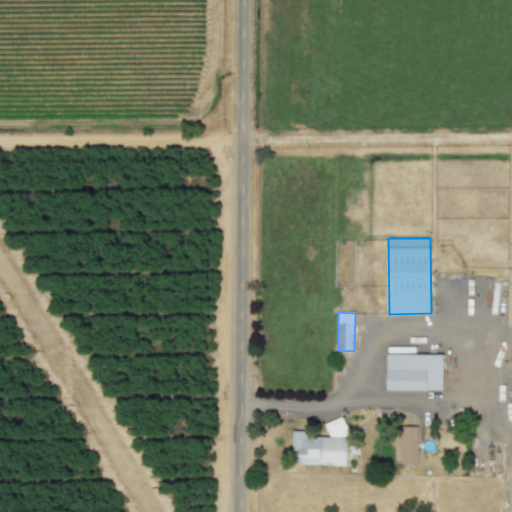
[(387,390),(444,390),(445,354),(388,354),(387,390)]
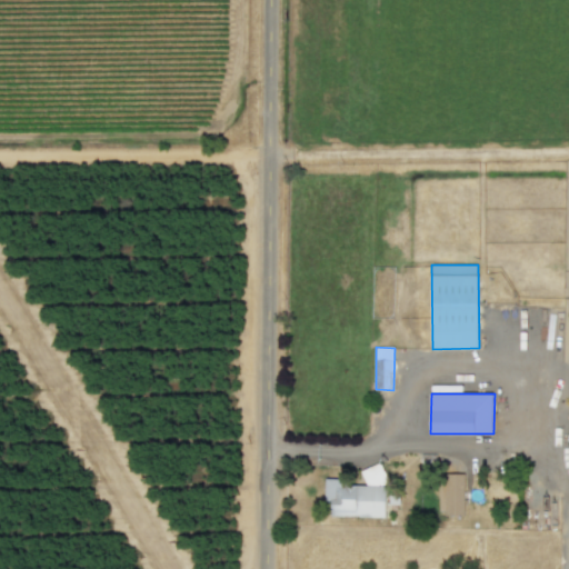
[(386,517),(386,486),(382,486),(383,467),(363,467),(363,482),(327,481),(326,517),(386,517)]
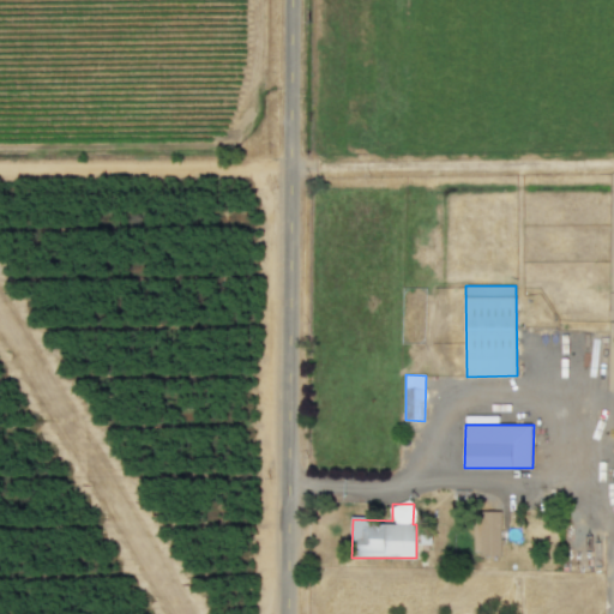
[(503,511),(480,511),(480,522),(475,522),(474,555),(501,555),(503,511)]
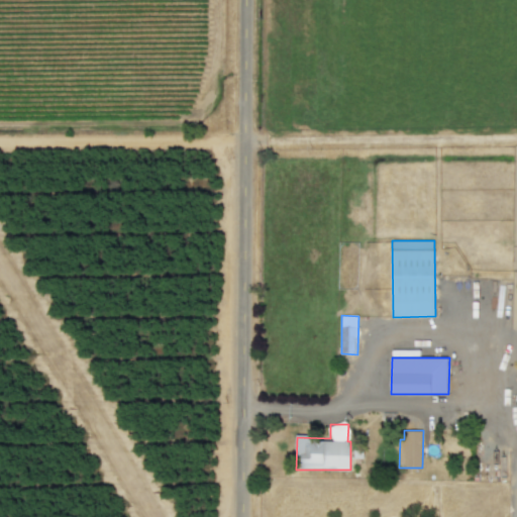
All buildings are outlined.
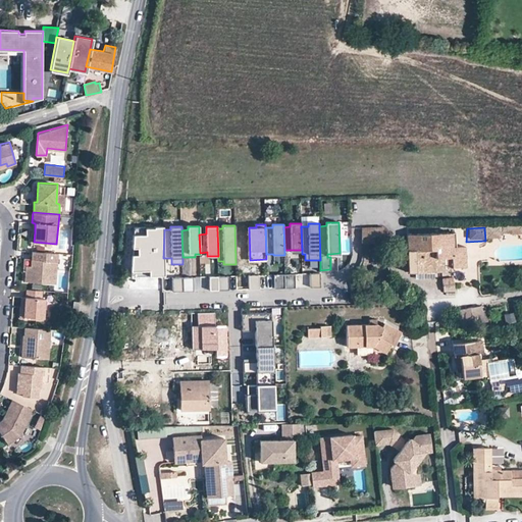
[(521,227),(499,227),(499,236),(508,235),(511,237),(521,237),(521,227)]
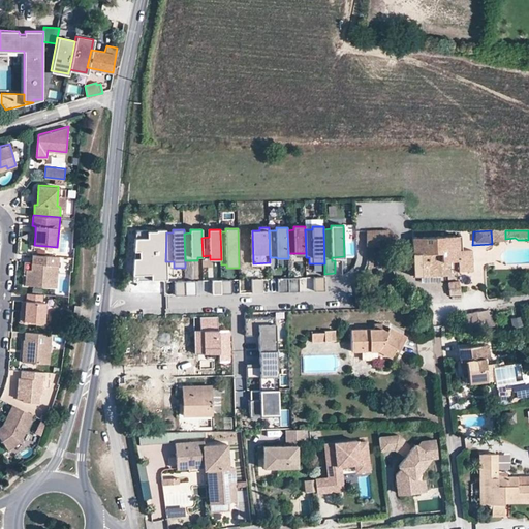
[(165,261),(166,232),(136,231),(134,277),(164,278),(165,261)]
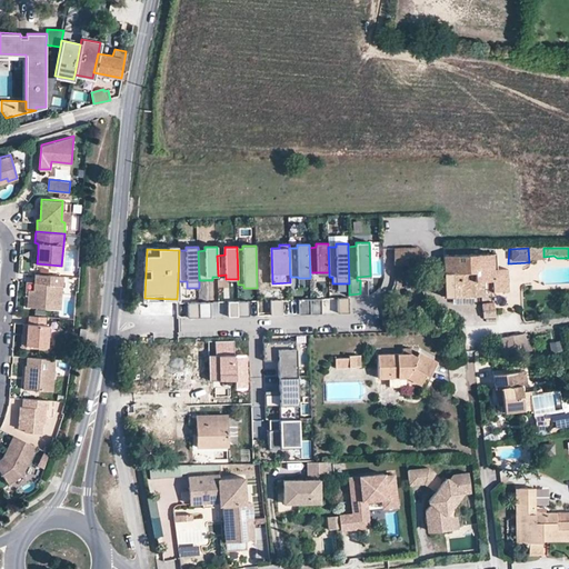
[(419,249),(397,249),(398,267),(419,266),(419,249)]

______

▶ [Action item]: Leave the images out and output the remaining material exactly as it stands.

▶ [Reply]:
[(387,390),(444,390),(445,354),(388,354),(387,390)]
[(386,517),(386,486),(382,486),(383,467),(363,467),(363,482),(327,481),(326,517),(386,517)]
[(503,511),(480,511),(480,522),(475,522),(474,555),(501,555),(503,511)]
All buildings are outlined.
[(521,227),(499,227),(499,236),(508,235),(511,237),(521,237),(521,227)]
[(165,261),(166,232),(136,231),(134,277),(164,278),(165,261)]
[(419,249),(397,249),(398,267),(419,266),(419,249)]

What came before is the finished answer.